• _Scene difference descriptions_
---
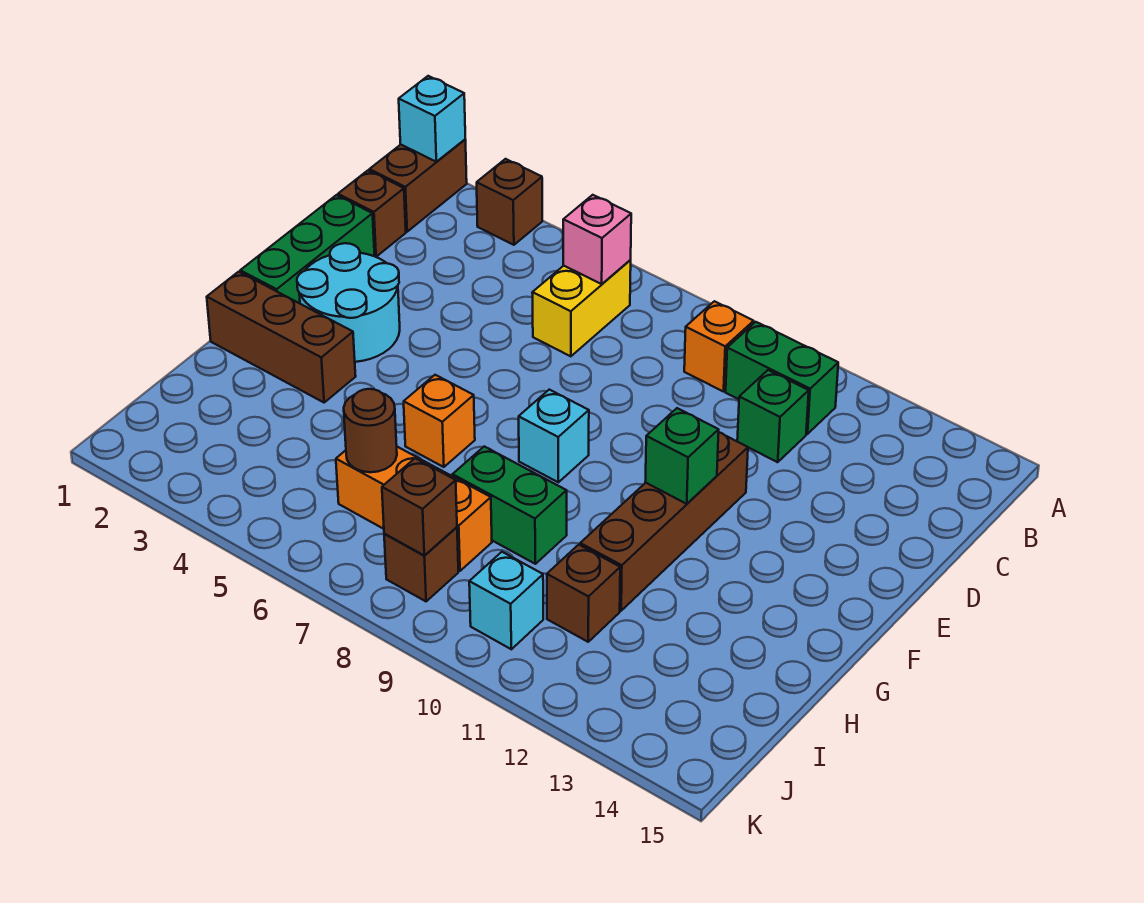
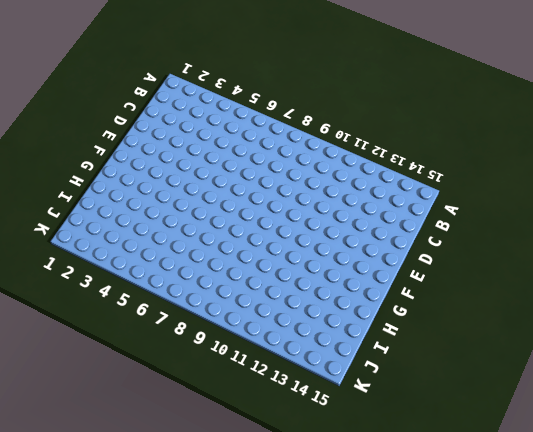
none -> brown brick A1:B1 level 1
none -> brown brick A3 level 1
none -> yellow brick B6:C6 level 1

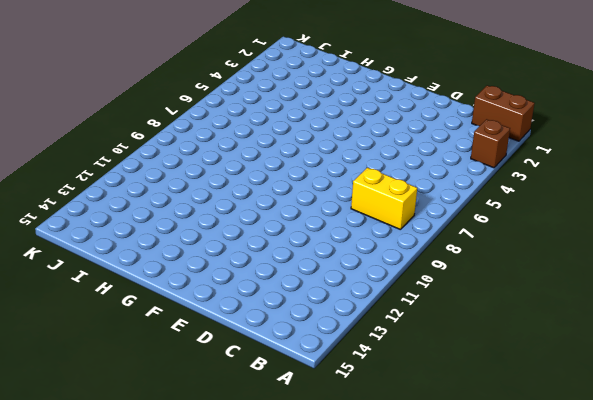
yellow brick B8:C8 level 1 -> yellow brick B6:C6 level 1
none -> orange brick B9 level 1
none -> green brick B10:B11 level 1
none -> brown brick C1 level 1

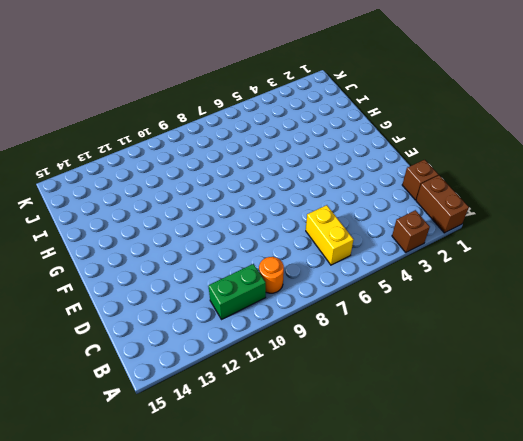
orange round brick B9 level 1 -> orange brick B9 level 1
none -> green brick C11 level 1
none -> green brick D1:F1 level 1
none -> cyan round brick E2:F3 level 1

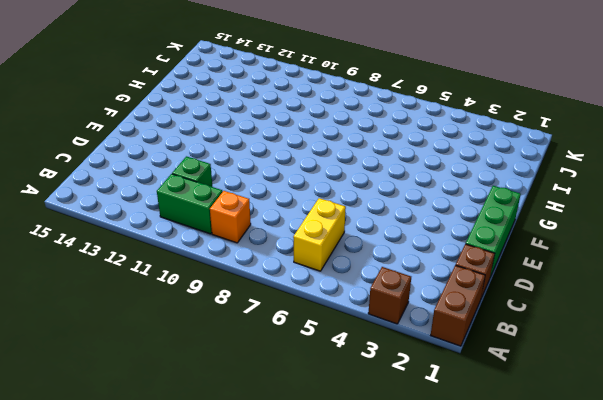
none -> cyan round brick E2:F3 level 1
none -> brown brick E11:H11 level 1
none -> cyan brick F8 level 1

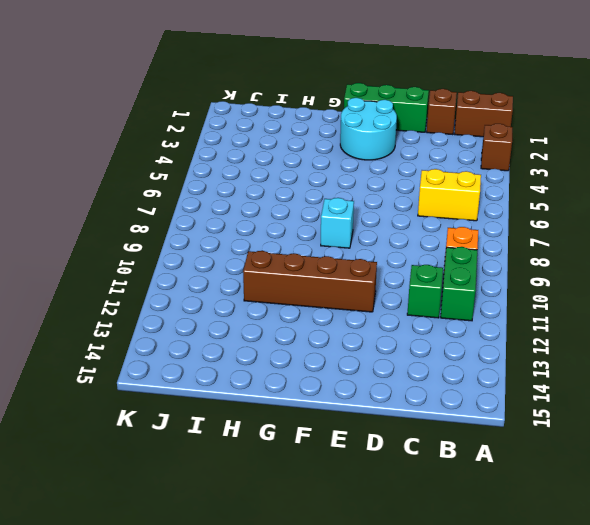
none -> brown brick G1:G3 level 1
none -> orange brick G6 level 1
none -> green brick H8:H9 level 1

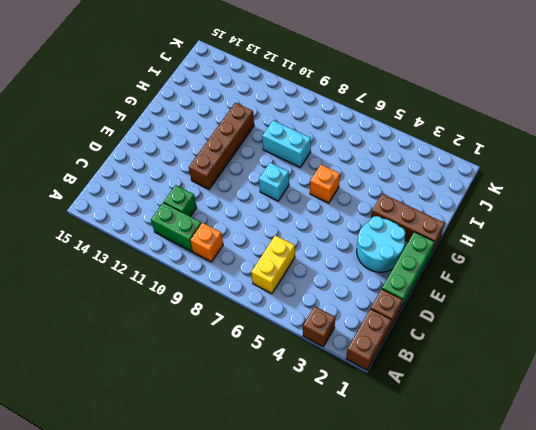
cyan brick H8:H9 level 1 -> green brick H8:H9 level 1
none -> orange brick I6:I8 level 1
none -> brown brick I11 level 1
none -> brown brick J8 level 1

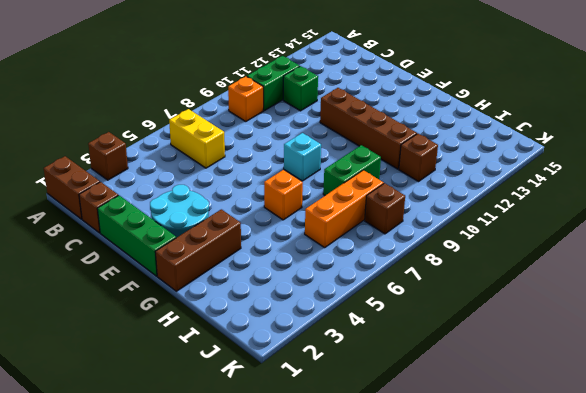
none -> cyan brick J10 level 1
none -> cyan brick A1 level 2
none -> pink brick B6 level 2

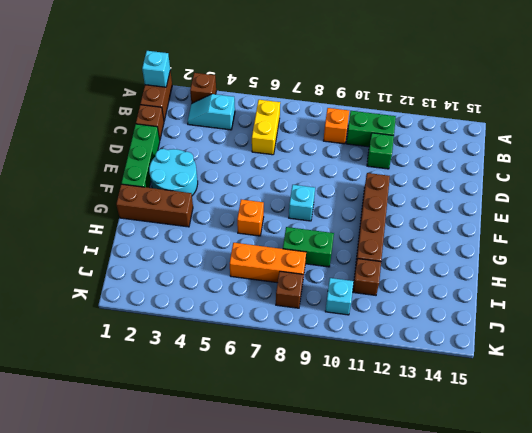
cyan slope B3:B4 level 1 top 4 -> none
none -> pink brick B6 level 2
none -> green brick F11 level 2
none -> brown round brick I6 level 2

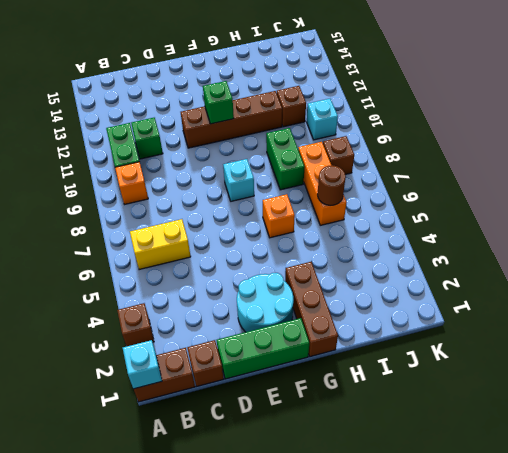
none -> pink brick B6 level 2
none -> brown brick J8 level 2

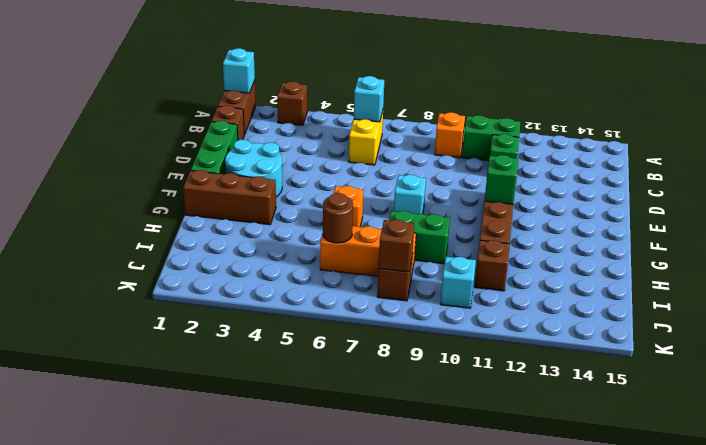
cyan brick B6 level 2 -> pink brick B6 level 2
---
• _Work task_
Could you reproduce every entry exactly, leaving out the pictures?

• _Reply to the exercise_
none -> brown brick A1:B1 level 1
none -> brown brick A3 level 1
none -> yellow brick B6:C6 level 1

yellow brick B8:C8 level 1 -> yellow brick B6:C6 level 1
none -> orange brick B9 level 1
none -> green brick B10:B11 level 1
none -> brown brick C1 level 1

orange round brick B9 level 1 -> orange brick B9 level 1
none -> green brick C11 level 1
none -> green brick D1:F1 level 1
none -> cyan round brick E2:F3 level 1

none -> cyan round brick E2:F3 level 1
none -> brown brick E11:H11 level 1
none -> cyan brick F8 level 1

none -> brown brick G1:G3 level 1
none -> orange brick G6 level 1
none -> green brick H8:H9 level 1

cyan brick H8:H9 level 1 -> green brick H8:H9 level 1
none -> orange brick I6:I8 level 1
none -> brown brick I11 level 1
none -> brown brick J8 level 1

none -> cyan brick J10 level 1
none -> cyan brick A1 level 2
none -> pink brick B6 level 2

cyan slope B3:B4 level 1 top 4 -> none
none -> pink brick B6 level 2
none -> green brick F11 level 2
none -> brown round brick I6 level 2

none -> pink brick B6 level 2
none -> brown brick J8 level 2

cyan brick B6 level 2 -> pink brick B6 level 2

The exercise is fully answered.